Copy out each line of the listing below where the string "purple" appears.
═══ RECORDS FOR THIS EXERCISE ═══
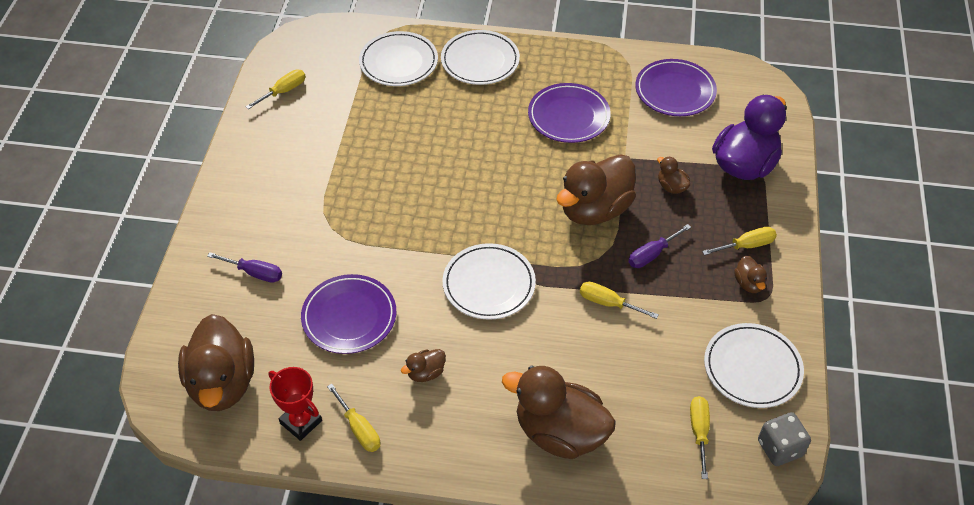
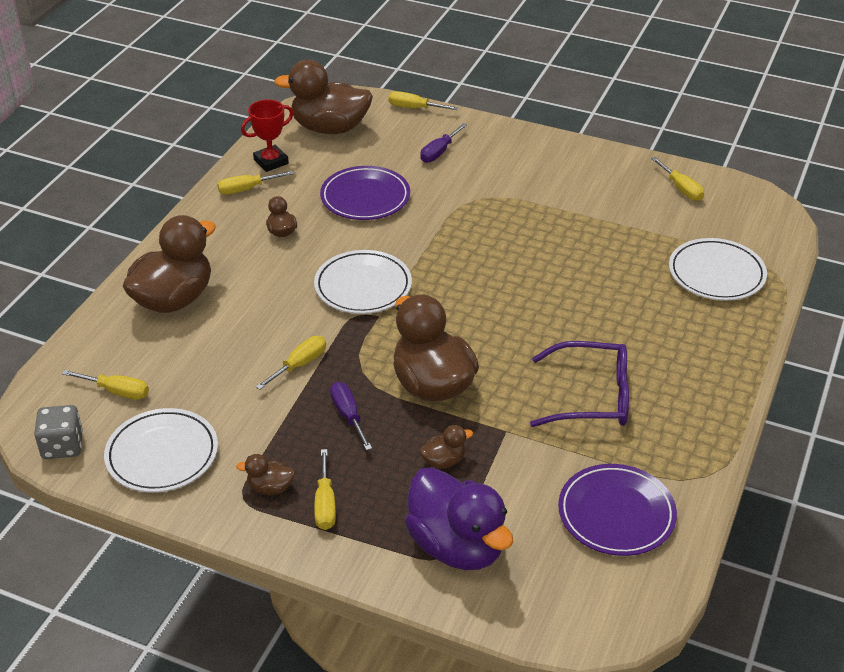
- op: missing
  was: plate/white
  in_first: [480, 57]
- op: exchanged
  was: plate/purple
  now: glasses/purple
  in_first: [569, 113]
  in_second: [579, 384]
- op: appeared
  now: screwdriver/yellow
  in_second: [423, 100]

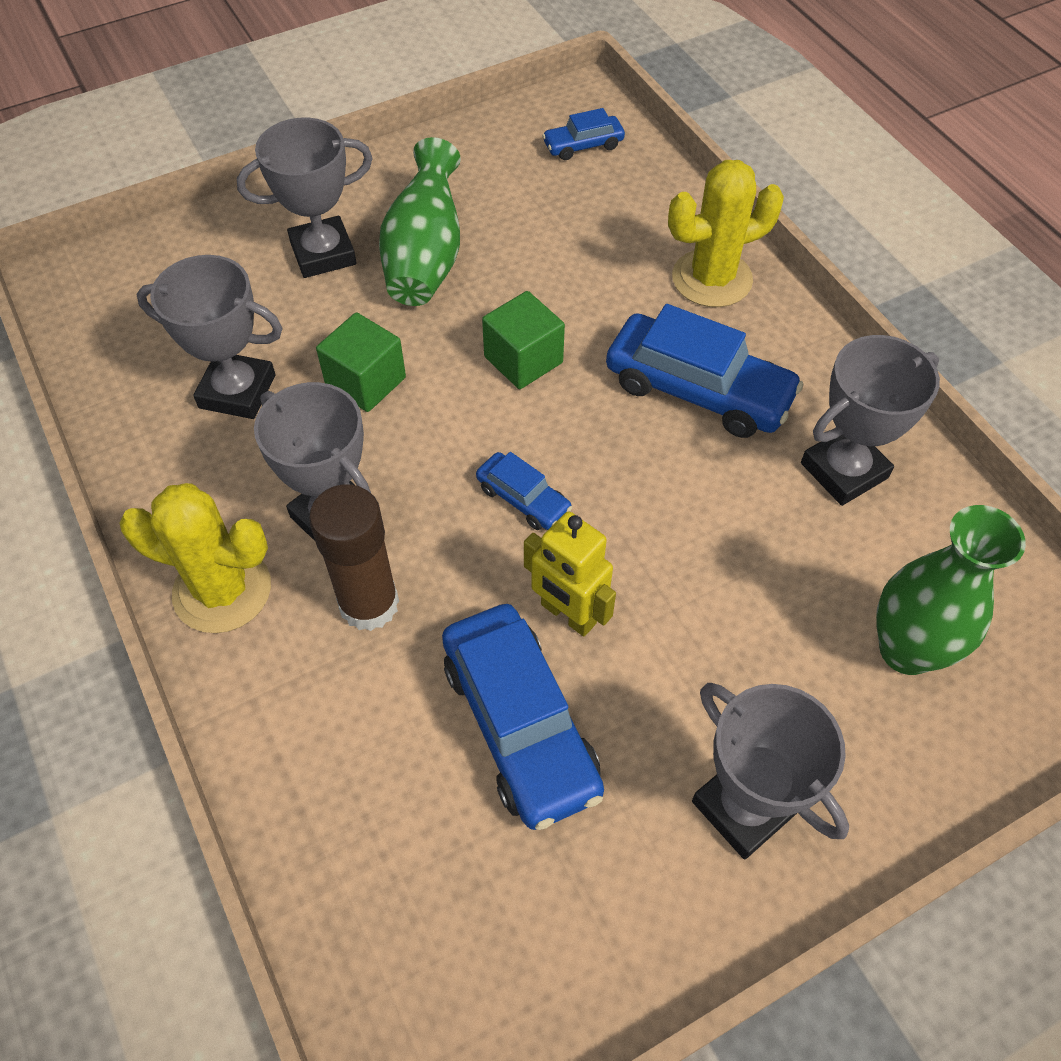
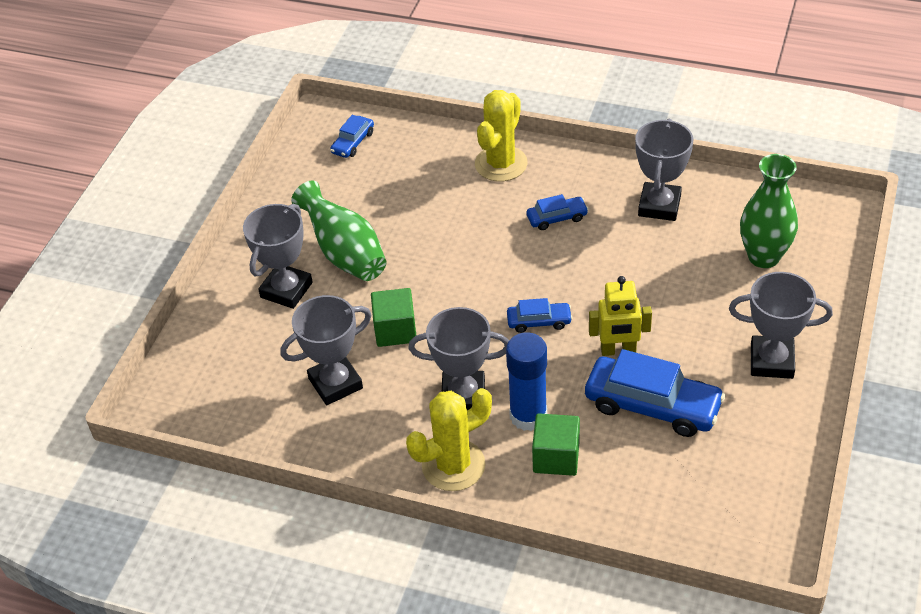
- op: colour
  was: glue stick/brown
  now: glue stick/blue
  in_first: [354, 557]
  in_second: [526, 381]
- op: relocated
  was: cube/green
  in_first: [523, 340]
  in_second: [556, 444]
- op: size
  was: car/blue
  in_first: [704, 371]
  in_second: [558, 212]
  ratio: 0.51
═══
◆ FINISHED EXERCISE:
  was: plate/purple
  now: glasses/purple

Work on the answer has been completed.